_TASK TO CARRY OUT_: Please copy out the entries until you have copied the line that contains "bombilla/verde 609, 100", beginning with the first line.

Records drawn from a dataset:
⟨
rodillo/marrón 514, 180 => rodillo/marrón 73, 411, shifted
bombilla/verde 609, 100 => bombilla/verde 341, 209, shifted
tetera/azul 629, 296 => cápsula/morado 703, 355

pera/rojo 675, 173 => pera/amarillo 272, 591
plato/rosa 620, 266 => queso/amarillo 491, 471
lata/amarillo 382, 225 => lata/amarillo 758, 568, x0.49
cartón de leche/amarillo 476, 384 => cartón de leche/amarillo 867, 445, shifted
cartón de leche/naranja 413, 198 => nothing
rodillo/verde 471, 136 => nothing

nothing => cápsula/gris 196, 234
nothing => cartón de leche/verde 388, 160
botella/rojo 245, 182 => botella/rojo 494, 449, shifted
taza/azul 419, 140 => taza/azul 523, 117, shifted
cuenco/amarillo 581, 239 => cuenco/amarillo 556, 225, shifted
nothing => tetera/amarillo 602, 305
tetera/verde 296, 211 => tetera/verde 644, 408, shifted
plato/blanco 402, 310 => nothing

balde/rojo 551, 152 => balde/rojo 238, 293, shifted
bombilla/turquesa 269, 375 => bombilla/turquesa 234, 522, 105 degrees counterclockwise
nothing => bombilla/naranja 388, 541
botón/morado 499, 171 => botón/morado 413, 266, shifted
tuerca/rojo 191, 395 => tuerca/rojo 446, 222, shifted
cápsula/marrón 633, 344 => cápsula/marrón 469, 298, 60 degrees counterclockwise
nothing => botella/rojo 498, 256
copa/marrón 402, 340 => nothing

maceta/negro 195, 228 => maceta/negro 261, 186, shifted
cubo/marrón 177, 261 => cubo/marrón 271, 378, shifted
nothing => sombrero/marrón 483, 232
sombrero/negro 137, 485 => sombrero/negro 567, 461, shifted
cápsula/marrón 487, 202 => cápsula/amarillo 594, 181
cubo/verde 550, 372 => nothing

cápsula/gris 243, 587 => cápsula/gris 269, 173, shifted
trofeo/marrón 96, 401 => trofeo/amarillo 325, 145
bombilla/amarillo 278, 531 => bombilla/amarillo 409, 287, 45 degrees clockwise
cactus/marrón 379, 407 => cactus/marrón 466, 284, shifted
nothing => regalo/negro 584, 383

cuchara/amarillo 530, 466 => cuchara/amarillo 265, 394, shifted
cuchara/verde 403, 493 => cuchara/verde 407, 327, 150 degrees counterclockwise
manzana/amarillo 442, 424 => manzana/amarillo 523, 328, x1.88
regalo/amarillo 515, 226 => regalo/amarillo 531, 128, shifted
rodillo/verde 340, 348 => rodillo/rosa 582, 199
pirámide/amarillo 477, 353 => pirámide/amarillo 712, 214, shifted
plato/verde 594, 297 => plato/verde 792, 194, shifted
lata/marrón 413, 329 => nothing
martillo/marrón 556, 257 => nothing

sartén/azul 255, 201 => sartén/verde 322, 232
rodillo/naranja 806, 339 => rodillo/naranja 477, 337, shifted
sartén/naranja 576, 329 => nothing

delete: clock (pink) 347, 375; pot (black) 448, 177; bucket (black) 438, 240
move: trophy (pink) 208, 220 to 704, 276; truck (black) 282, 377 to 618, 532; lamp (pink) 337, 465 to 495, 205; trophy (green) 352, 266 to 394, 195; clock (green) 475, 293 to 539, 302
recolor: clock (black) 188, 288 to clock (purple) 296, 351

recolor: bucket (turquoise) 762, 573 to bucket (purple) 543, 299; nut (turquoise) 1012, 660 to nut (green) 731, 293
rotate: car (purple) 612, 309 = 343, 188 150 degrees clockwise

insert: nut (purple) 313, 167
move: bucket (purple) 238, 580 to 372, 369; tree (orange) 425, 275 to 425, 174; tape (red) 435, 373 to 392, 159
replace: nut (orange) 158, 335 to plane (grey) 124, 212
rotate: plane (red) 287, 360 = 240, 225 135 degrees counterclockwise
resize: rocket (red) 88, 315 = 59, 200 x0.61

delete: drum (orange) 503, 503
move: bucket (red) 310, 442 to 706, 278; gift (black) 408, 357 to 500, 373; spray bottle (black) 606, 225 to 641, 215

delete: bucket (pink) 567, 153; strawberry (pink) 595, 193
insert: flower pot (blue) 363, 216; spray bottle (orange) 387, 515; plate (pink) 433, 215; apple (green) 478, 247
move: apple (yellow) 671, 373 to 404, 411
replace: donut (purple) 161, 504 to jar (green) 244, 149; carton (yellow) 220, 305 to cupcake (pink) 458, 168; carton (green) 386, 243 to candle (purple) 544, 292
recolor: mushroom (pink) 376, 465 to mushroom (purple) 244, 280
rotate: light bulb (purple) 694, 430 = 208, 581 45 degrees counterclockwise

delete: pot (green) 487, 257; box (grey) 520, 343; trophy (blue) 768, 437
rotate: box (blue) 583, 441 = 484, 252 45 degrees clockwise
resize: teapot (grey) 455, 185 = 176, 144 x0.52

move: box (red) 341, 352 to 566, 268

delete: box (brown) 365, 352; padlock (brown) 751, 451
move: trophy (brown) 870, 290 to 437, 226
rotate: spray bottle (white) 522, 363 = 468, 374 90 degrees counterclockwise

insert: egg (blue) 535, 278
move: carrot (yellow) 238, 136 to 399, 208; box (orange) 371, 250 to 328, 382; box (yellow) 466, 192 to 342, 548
⟩
_COMPLETED EXERCISE_:
rodillo/marrón 514, 180 => rodillo/marrón 73, 411, shifted
bombilla/verde 609, 100 => bombilla/verde 341, 209, shifted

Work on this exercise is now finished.